_Task to complete_
Say how many lines in the listing contain the string "none", giving the number alone.

Provided records START

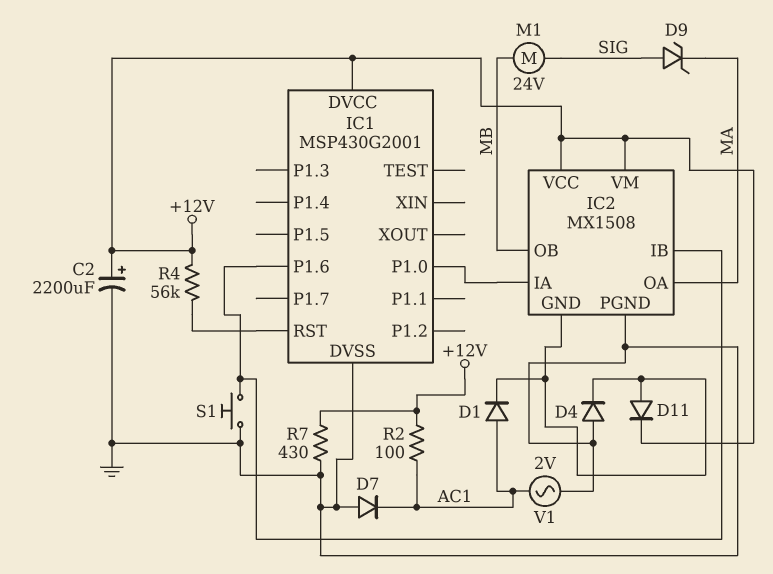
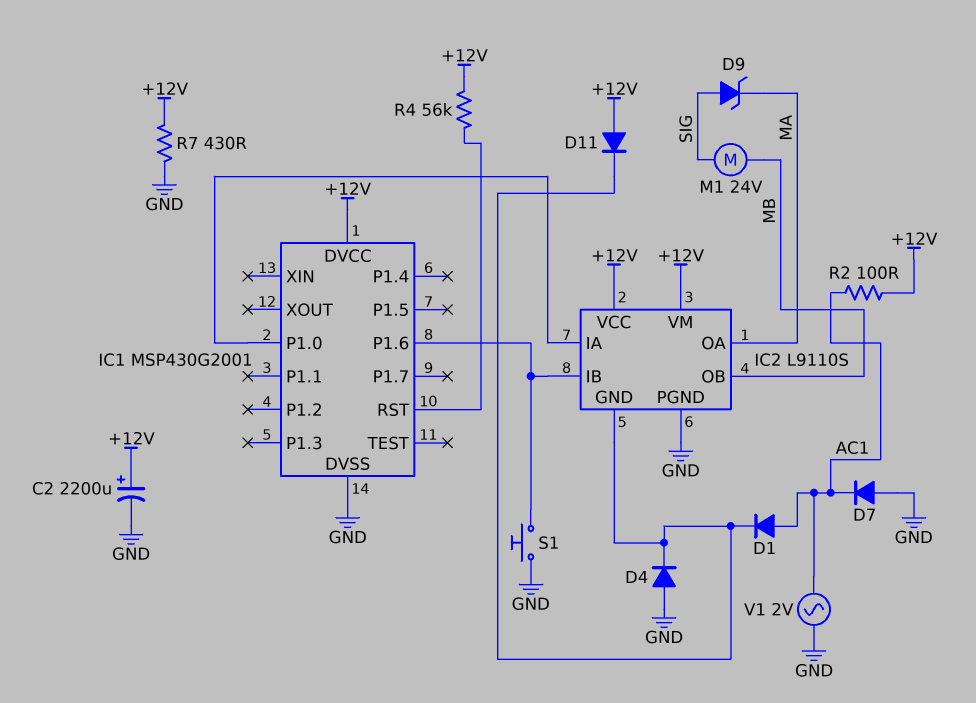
D11: diode (A IC2/GND, K +12V) -> diode (A +12V, K IC2/GND)
IC2: MX1508 -> L9110S

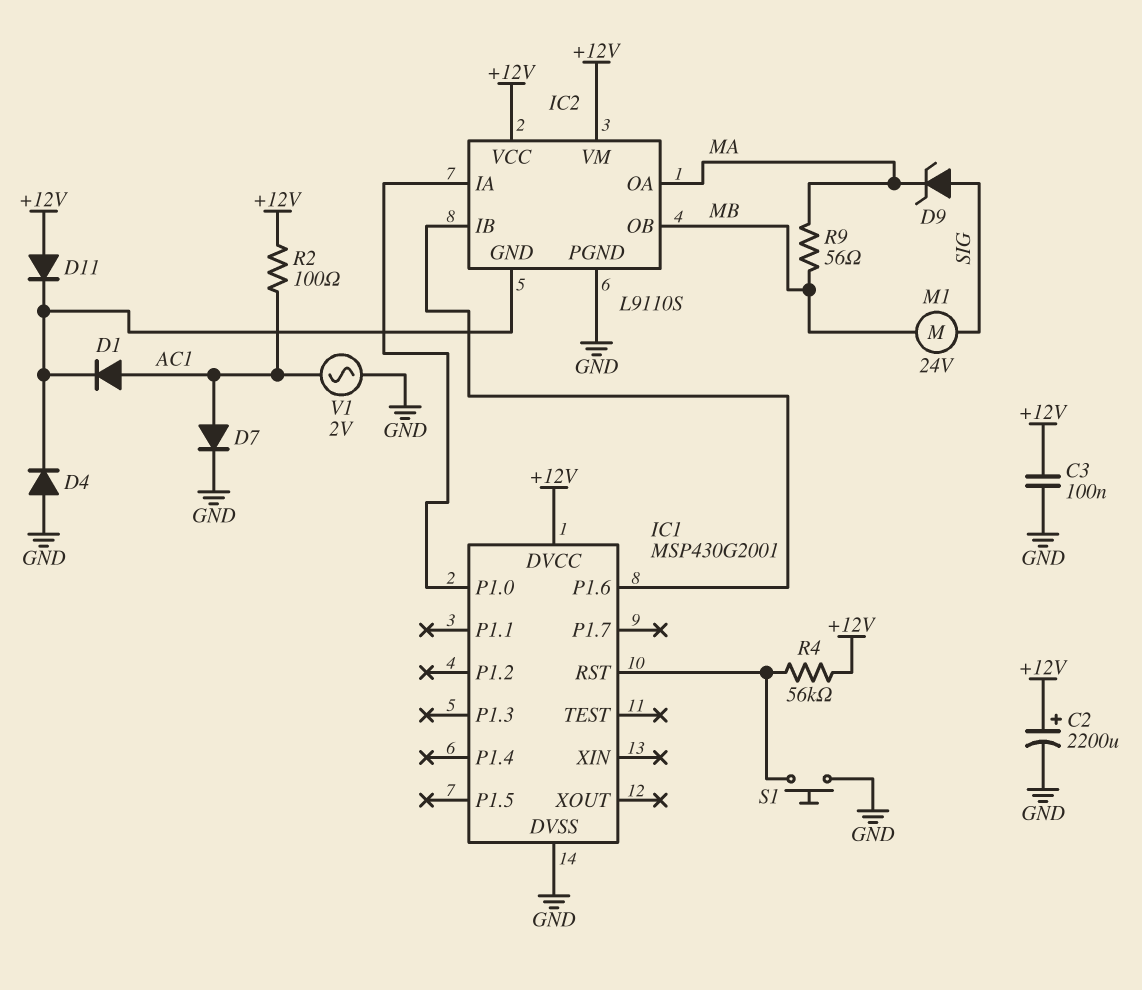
C3: none -> 100nF (+12V, GND)
D7: diode (A GND, K AC1) -> diode (A AC1, K GND)
R7: 430 (+12V, GND) -> none
R9: none -> 56 (MA, MB)
S1: button (GND, IC1/P1.6) -> button (GND, IC1/RST)

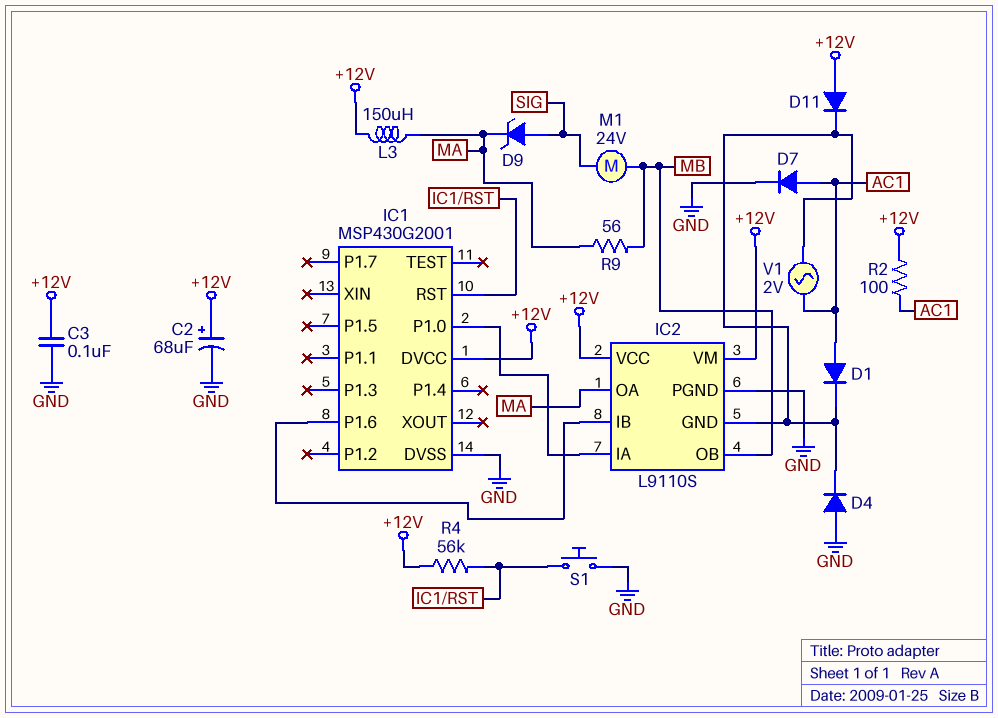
C2: 2200uF (plus +12V, minus GND) -> 68uF (plus +12V, minus GND)
L3: none -> 150uH (+12V, MA)
V1: AC 2V (AC1, GND) -> AC 2V (AC1, IC2/GND)

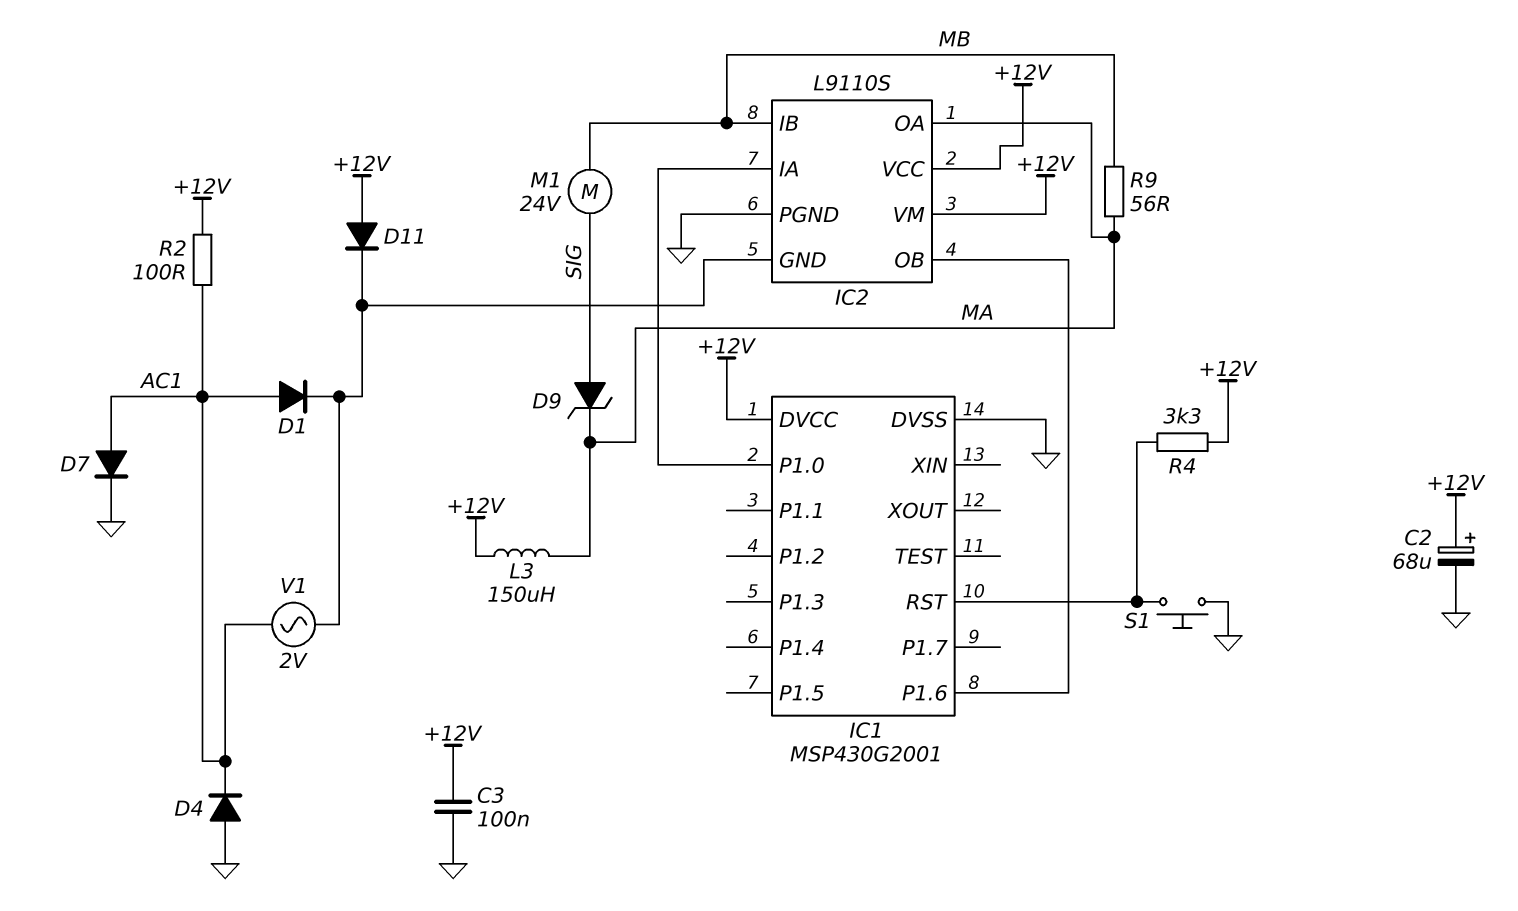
D4: diode (A GND, K IC2/GND) -> diode (A GND, K AC1)
IC2 pin IB: IC1/P1.6 -> MB
IC2 pin OB: MB -> IC1/P1.6
R4: 56k (+12V, IC1/RST) -> 3.3k (+12V, IC1/RST)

Provided records END

_Written response_
4